DATA IN THIS EXERCISE:
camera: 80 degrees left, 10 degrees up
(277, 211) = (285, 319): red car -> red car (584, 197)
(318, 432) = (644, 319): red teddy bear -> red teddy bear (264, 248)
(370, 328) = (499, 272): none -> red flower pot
--
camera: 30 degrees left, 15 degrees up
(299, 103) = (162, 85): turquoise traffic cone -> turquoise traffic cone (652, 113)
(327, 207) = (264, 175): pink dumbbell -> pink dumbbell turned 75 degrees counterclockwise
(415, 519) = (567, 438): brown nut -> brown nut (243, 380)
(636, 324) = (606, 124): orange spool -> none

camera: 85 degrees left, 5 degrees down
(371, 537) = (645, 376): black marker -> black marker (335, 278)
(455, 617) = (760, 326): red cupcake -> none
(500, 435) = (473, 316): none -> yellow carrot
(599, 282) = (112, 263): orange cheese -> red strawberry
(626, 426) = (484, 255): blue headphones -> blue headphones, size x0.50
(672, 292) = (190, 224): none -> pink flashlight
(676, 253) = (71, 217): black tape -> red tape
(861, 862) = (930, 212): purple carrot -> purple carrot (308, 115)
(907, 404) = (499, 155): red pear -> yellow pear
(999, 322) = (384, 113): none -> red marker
==
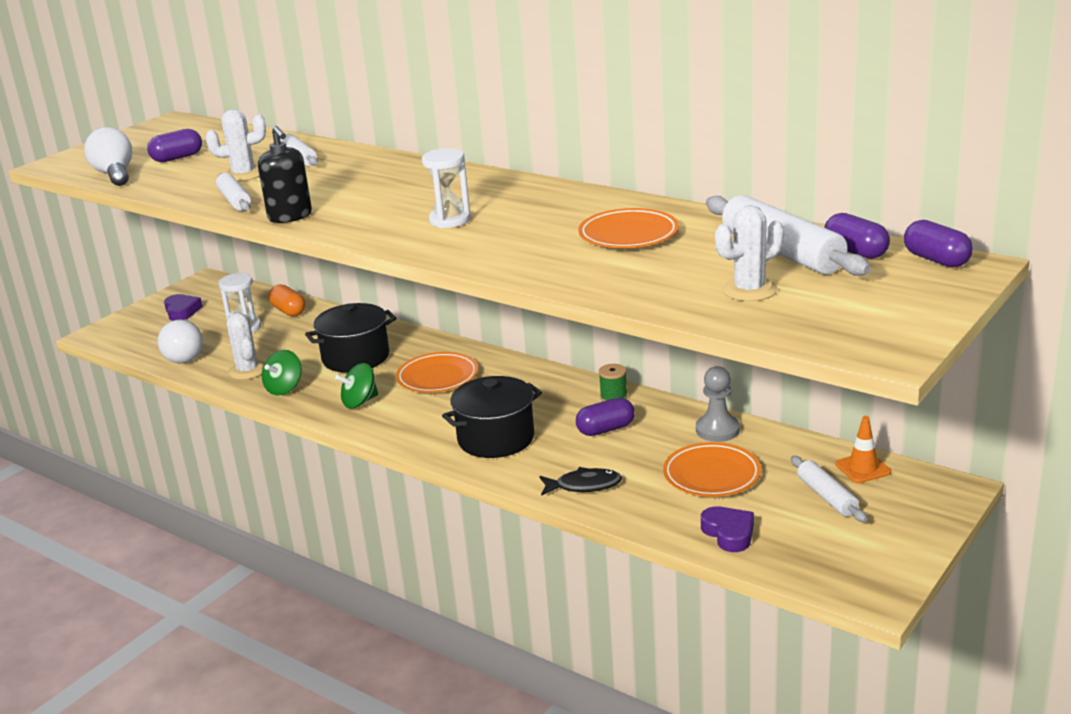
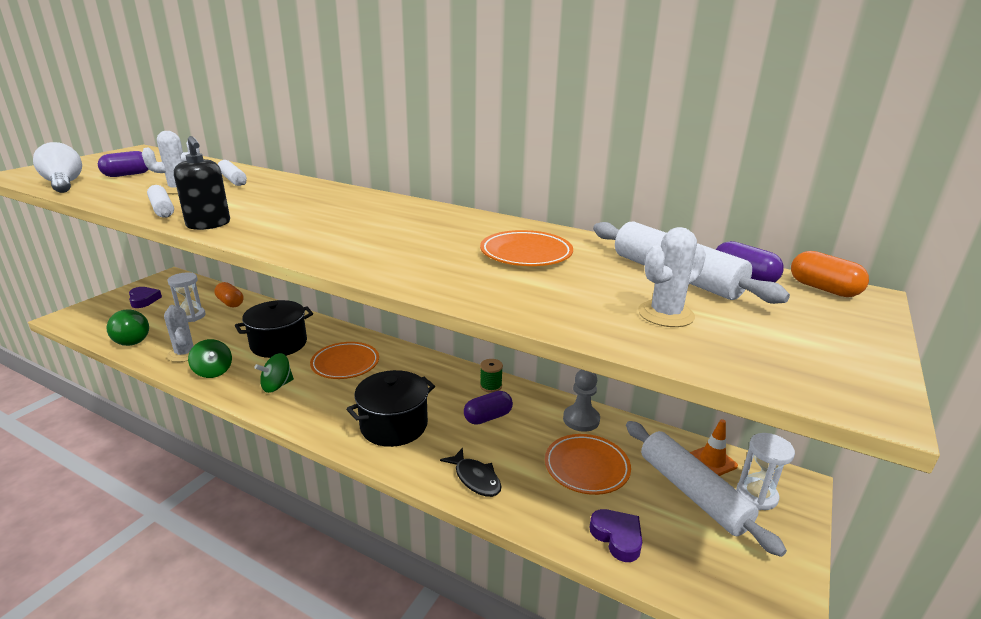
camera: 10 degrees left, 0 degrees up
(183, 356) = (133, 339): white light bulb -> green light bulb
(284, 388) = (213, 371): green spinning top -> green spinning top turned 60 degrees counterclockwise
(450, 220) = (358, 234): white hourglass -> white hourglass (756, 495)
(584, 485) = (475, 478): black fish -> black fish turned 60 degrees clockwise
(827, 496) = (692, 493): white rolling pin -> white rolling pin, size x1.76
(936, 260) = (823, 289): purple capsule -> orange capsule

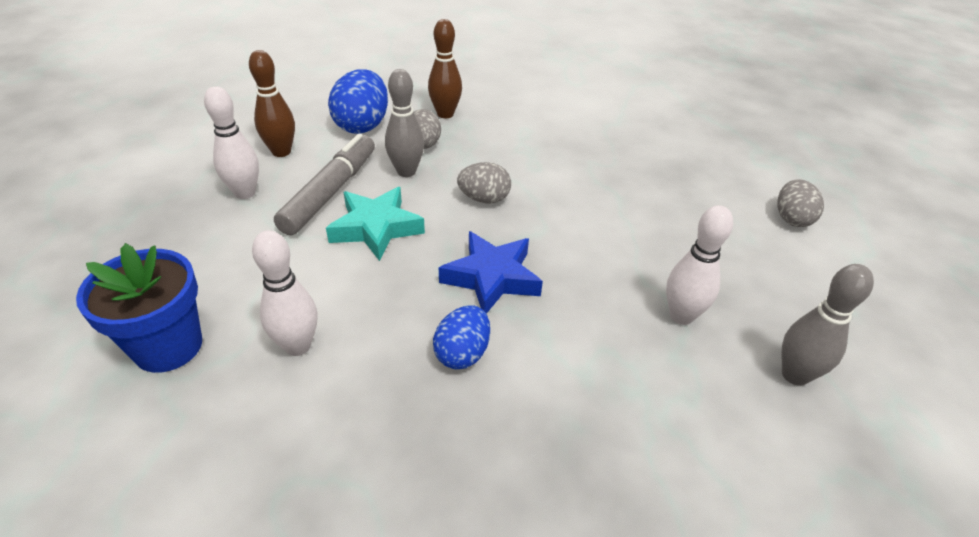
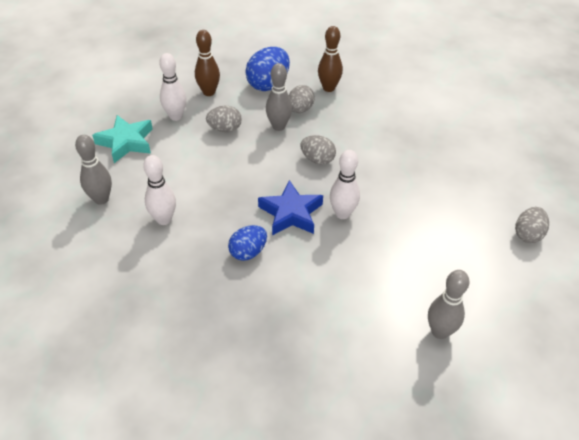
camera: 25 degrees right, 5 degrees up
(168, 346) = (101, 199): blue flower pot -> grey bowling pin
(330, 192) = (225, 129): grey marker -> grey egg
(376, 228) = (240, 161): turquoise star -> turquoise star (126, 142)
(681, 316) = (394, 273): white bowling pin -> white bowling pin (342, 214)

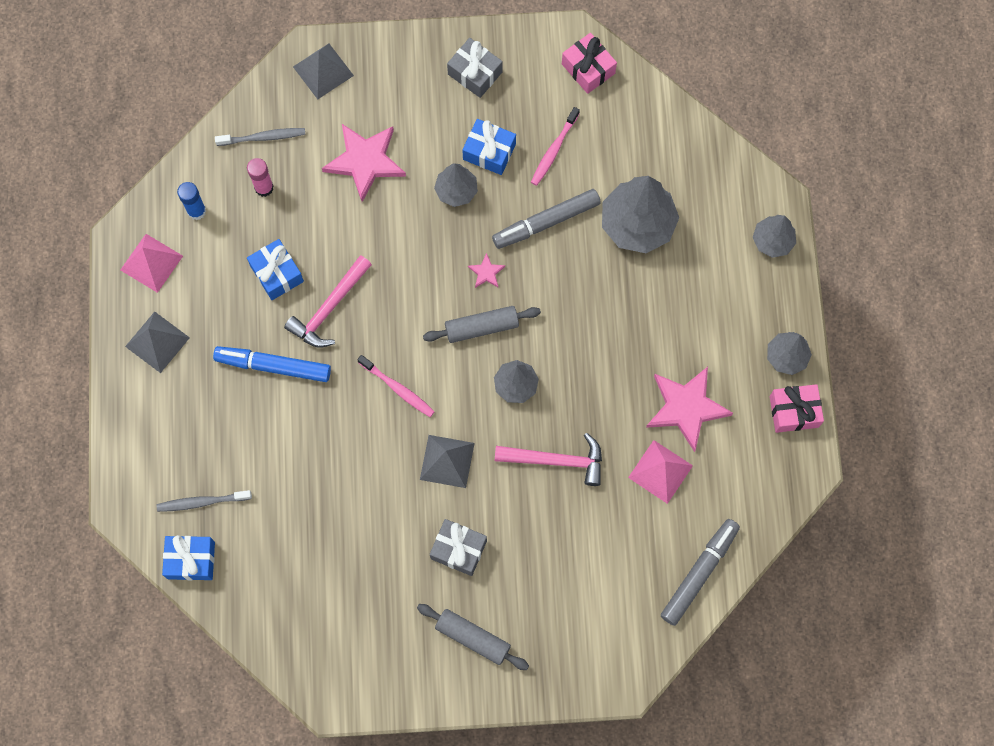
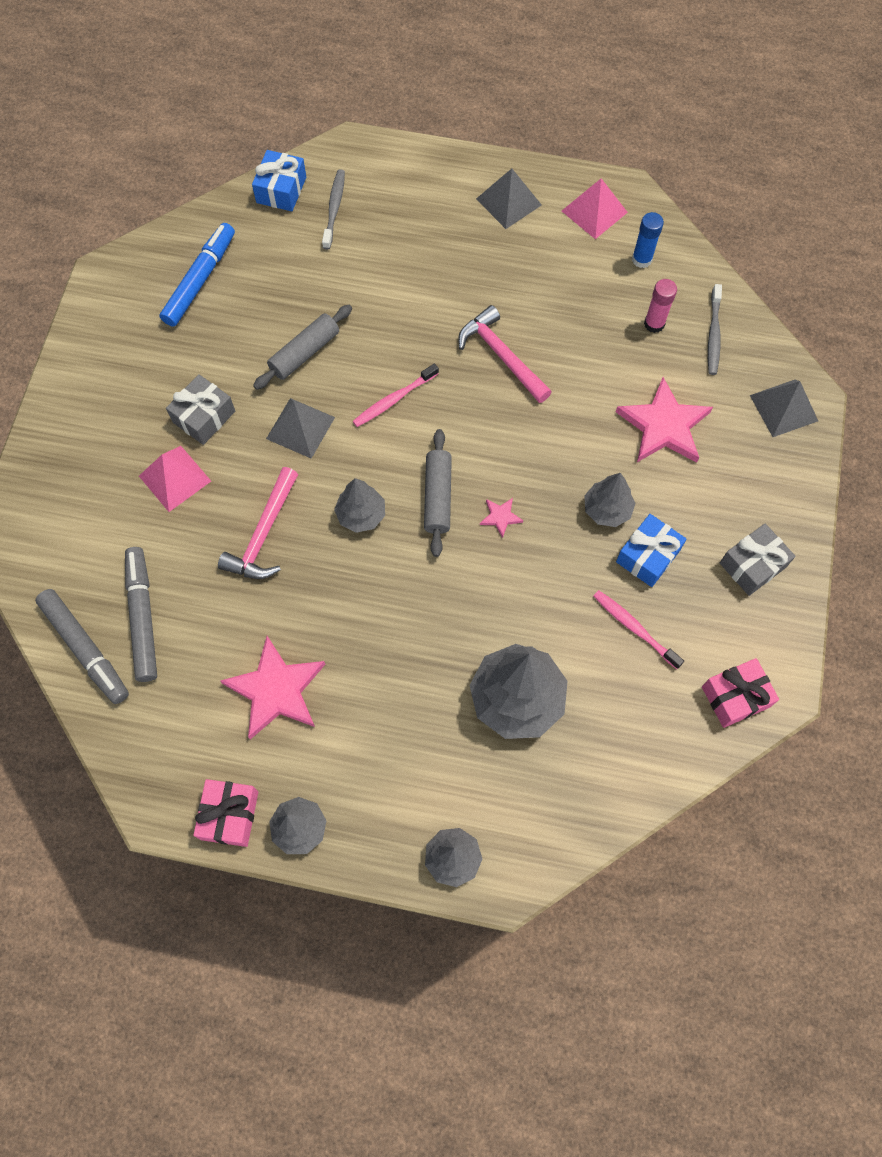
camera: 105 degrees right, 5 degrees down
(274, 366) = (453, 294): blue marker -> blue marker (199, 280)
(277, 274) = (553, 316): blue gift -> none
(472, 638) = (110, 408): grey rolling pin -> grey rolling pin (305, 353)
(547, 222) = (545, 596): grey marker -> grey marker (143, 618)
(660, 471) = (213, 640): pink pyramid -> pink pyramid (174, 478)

TO-DO ITEM: Look through the material and copy each line that has "flower".

TASK RESULT:
(370, 328) = (499, 272): none -> red flower pot
(168, 346) = (101, 199): blue flower pot -> grey bowling pin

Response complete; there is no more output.